Listing:
-----
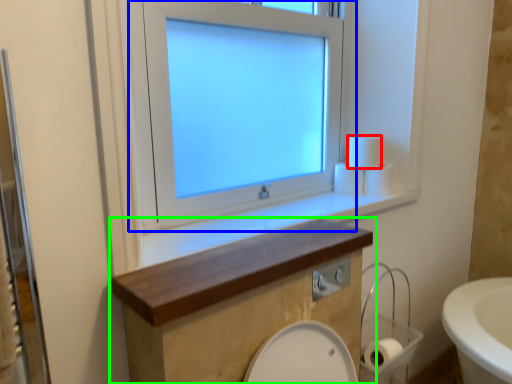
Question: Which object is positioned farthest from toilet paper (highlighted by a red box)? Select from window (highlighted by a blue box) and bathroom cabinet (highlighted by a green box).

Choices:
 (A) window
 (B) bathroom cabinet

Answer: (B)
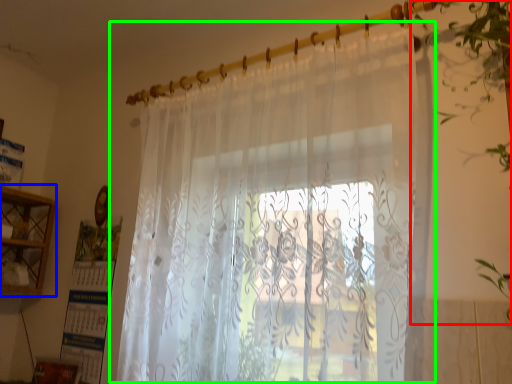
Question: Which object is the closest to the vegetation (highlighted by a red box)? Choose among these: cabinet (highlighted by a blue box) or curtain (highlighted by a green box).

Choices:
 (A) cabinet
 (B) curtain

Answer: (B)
-----
Tally the lines of the records above that contain the string "object", treating uppercase and lowercase as distinct, and give only the number.

The answer: 2